— Task material —
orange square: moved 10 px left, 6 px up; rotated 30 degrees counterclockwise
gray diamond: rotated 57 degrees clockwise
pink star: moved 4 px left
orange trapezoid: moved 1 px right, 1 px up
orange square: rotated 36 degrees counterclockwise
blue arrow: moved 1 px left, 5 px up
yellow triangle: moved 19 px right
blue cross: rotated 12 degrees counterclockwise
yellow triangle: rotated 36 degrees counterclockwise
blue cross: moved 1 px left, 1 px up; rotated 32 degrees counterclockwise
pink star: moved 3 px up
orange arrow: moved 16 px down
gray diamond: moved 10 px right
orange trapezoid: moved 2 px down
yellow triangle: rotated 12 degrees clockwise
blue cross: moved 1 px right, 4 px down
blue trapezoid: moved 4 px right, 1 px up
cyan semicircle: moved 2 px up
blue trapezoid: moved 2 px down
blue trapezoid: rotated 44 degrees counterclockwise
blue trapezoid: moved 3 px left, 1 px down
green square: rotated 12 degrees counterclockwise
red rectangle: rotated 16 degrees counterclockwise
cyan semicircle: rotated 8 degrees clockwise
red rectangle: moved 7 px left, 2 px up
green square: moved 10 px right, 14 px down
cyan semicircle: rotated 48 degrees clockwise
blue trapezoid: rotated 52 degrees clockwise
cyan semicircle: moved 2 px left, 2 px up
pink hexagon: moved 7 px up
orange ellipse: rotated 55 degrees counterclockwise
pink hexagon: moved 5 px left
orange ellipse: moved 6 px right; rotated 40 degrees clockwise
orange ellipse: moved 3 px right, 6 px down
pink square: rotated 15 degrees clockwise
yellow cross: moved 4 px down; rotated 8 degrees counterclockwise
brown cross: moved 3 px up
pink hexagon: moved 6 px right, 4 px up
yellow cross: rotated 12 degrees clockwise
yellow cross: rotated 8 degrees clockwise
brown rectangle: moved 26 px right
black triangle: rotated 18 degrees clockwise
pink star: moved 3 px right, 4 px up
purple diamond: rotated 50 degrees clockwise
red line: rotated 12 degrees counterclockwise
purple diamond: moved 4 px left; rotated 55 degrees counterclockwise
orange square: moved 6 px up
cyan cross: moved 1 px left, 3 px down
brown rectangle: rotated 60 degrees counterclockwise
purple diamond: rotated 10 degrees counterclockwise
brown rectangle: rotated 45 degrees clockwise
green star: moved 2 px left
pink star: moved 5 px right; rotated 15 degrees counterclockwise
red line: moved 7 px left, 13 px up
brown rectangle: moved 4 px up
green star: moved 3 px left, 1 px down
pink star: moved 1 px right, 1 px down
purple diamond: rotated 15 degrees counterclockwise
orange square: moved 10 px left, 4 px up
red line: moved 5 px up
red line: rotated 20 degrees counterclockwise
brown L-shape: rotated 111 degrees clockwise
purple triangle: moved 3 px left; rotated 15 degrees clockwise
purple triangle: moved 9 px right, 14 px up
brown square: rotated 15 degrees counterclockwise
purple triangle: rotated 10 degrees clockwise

— Stated exercise —
Write out every line of the material above word for word and in the same order.

— Output of the task —
orange square: moved 10 px left, 6 px up; rotated 30 degrees counterclockwise
gray diamond: rotated 57 degrees clockwise
pink star: moved 4 px left
orange trapezoid: moved 1 px right, 1 px up
orange square: rotated 36 degrees counterclockwise
blue arrow: moved 1 px left, 5 px up
yellow triangle: moved 19 px right
blue cross: rotated 12 degrees counterclockwise
yellow triangle: rotated 36 degrees counterclockwise
blue cross: moved 1 px left, 1 px up; rotated 32 degrees counterclockwise
pink star: moved 3 px up
orange arrow: moved 16 px down
gray diamond: moved 10 px right
orange trapezoid: moved 2 px down
yellow triangle: rotated 12 degrees clockwise
blue cross: moved 1 px right, 4 px down
blue trapezoid: moved 4 px right, 1 px up
cyan semicircle: moved 2 px up
blue trapezoid: moved 2 px down
blue trapezoid: rotated 44 degrees counterclockwise
blue trapezoid: moved 3 px left, 1 px down
green square: rotated 12 degrees counterclockwise
red rectangle: rotated 16 degrees counterclockwise
cyan semicircle: rotated 8 degrees clockwise
red rectangle: moved 7 px left, 2 px up
green square: moved 10 px right, 14 px down
cyan semicircle: rotated 48 degrees clockwise
blue trapezoid: rotated 52 degrees clockwise
cyan semicircle: moved 2 px left, 2 px up
pink hexagon: moved 7 px up
orange ellipse: rotated 55 degrees counterclockwise
pink hexagon: moved 5 px left
orange ellipse: moved 6 px right; rotated 40 degrees clockwise
orange ellipse: moved 3 px right, 6 px down
pink square: rotated 15 degrees clockwise
yellow cross: moved 4 px down; rotated 8 degrees counterclockwise
brown cross: moved 3 px up
pink hexagon: moved 6 px right, 4 px up
yellow cross: rotated 12 degrees clockwise
yellow cross: rotated 8 degrees clockwise
brown rectangle: moved 26 px right
black triangle: rotated 18 degrees clockwise
pink star: moved 3 px right, 4 px up
purple diamond: rotated 50 degrees clockwise
red line: rotated 12 degrees counterclockwise
purple diamond: moved 4 px left; rotated 55 degrees counterclockwise
orange square: moved 6 px up
cyan cross: moved 1 px left, 3 px down
brown rectangle: rotated 60 degrees counterclockwise
purple diamond: rotated 10 degrees counterclockwise
brown rectangle: rotated 45 degrees clockwise
green star: moved 2 px left
pink star: moved 5 px right; rotated 15 degrees counterclockwise
red line: moved 7 px left, 13 px up
brown rectangle: moved 4 px up
green star: moved 3 px left, 1 px down
pink star: moved 1 px right, 1 px down
purple diamond: rotated 15 degrees counterclockwise
orange square: moved 10 px left, 4 px up
red line: moved 5 px up
red line: rotated 20 degrees counterclockwise
brown L-shape: rotated 111 degrees clockwise
purple triangle: moved 3 px left; rotated 15 degrees clockwise
purple triangle: moved 9 px right, 14 px up
brown square: rotated 15 degrees counterclockwise
purple triangle: rotated 10 degrees clockwise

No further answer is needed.